## WORK TO BE COMPLETED
Output exactly the lines that come between the start of the material and the line containing "none -> green brick B6:C6 level 1", both ends included, with the pictures omitted.

## SUPPLIED DATA
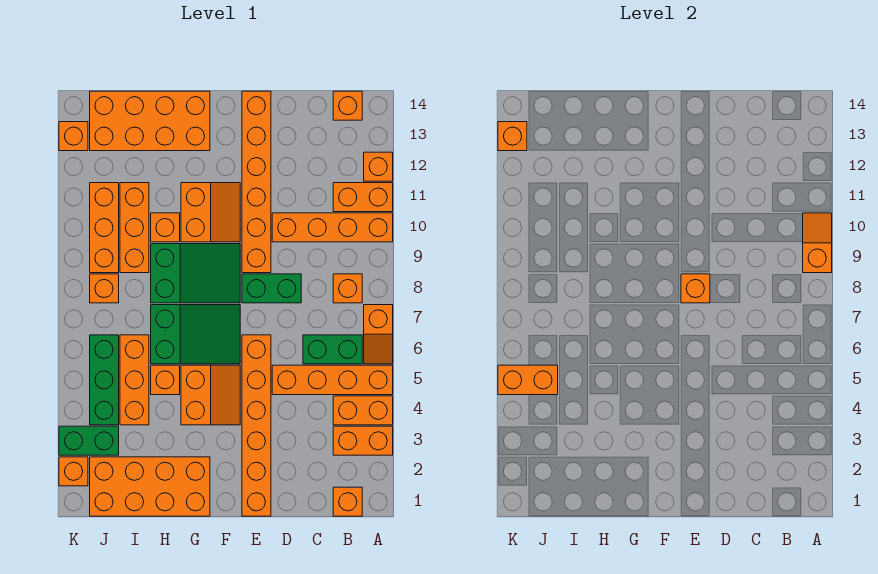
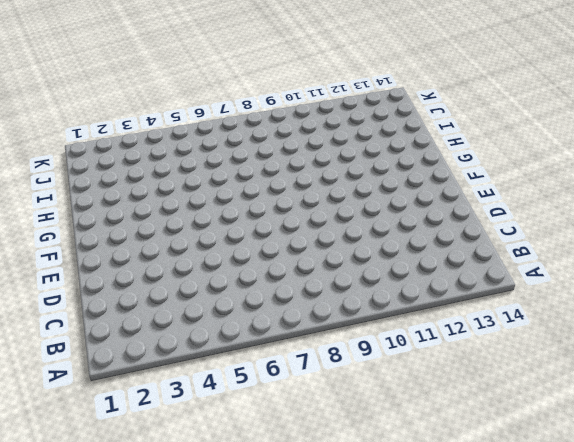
none -> orange brick A3:B3 level 1
none -> orange brick A4:B4 level 1
none -> orange brick A5:D5 level 1
none -> orange slope A6:A7 level 1 top 7

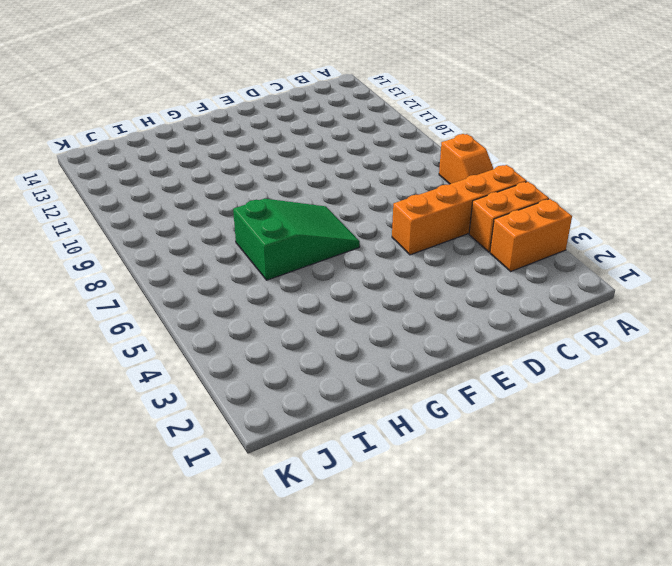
none -> orange brick A10:D10 level 1
none -> orange brick A11:B11 level 1
none -> orange brick A12 level 1
none -> orange brick B1 level 1

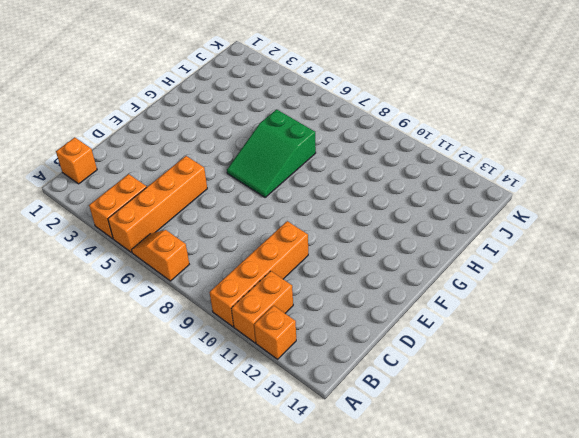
none -> orange brick A3:B3 level 1
none -> green brick B6:C6 level 1
none -> orange brick B8 level 1
none -> orange brick B14 level 1

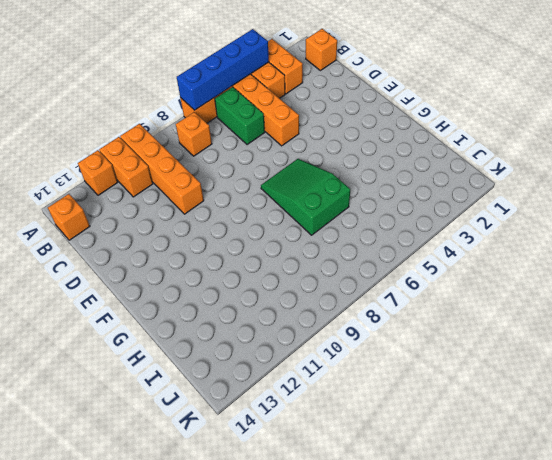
blue brick A4:A7 level 2 -> none
none -> green brick D8:E8 level 1
none -> orange brick E1:E6 level 1
none -> orange brick E9:E14 level 1
none -> orange slope F4:G5 level 1 top G

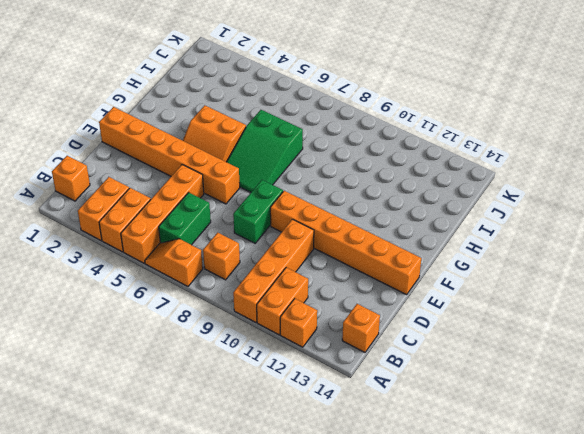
none -> green slope F8:H9 level 1 top H
none -> orange slope F10:G11 level 1 top G
none -> orange brick G1:J2 level 1
none -> orange brick G13:J14 level 1

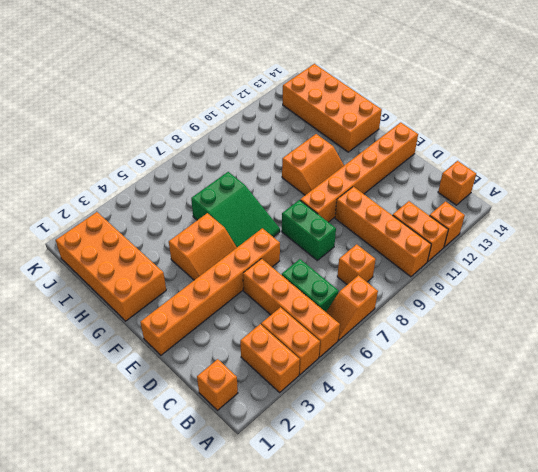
none -> green slope F8:H9 level 1 top H
none -> orange brick H5 level 1
none -> orange brick H10 level 1
none -> orange brick I4:I6 level 1

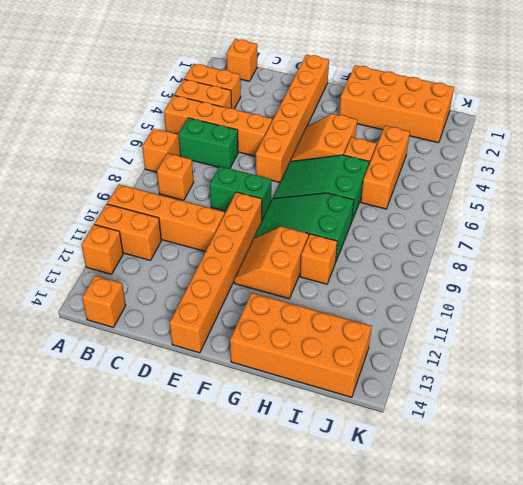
none -> orange brick I9:I11 level 1
none -> green brick J3:K3 level 1
none -> green brick J4:J6 level 1
none -> orange brick J8 level 1

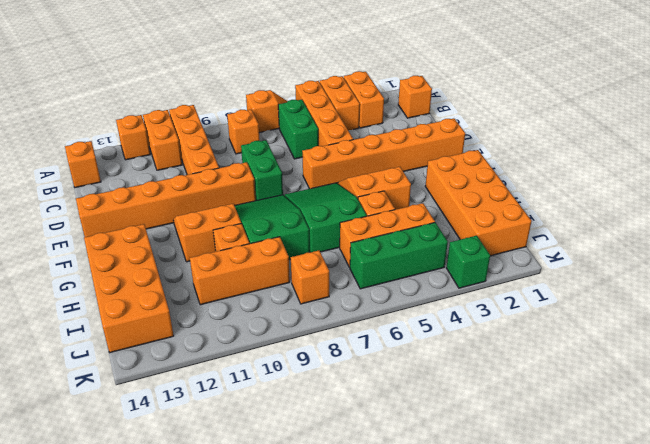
green brick K3 level 1 -> green brick J3:K3 level 1
none -> orange brick J9:J11 level 1
none -> orange brick K2 level 1
none -> orange brick K13 level 1
none -> orange slope A9:A10 level 2 top 9

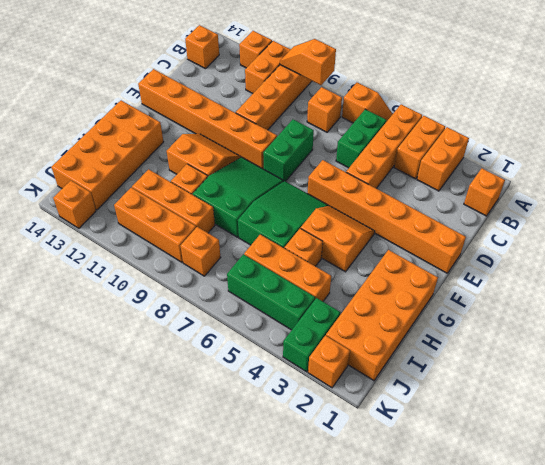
none -> orange brick E8 level 2
none -> orange brick J5:K5 level 2
none -> orange brick K13 level 2

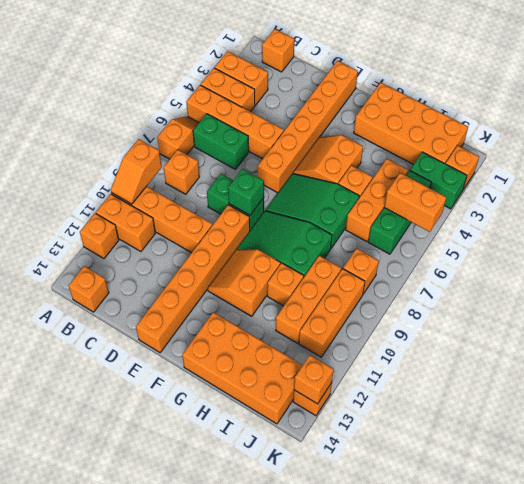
green brick E8 level 2 -> orange brick E8 level 2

## WRITTEN RESPONSE
none -> orange brick A3:B3 level 1
none -> orange brick A4:B4 level 1
none -> orange brick A5:D5 level 1
none -> orange slope A6:A7 level 1 top 7

none -> orange brick A10:D10 level 1
none -> orange brick A11:B11 level 1
none -> orange brick A12 level 1
none -> orange brick B1 level 1

none -> orange brick A3:B3 level 1
none -> green brick B6:C6 level 1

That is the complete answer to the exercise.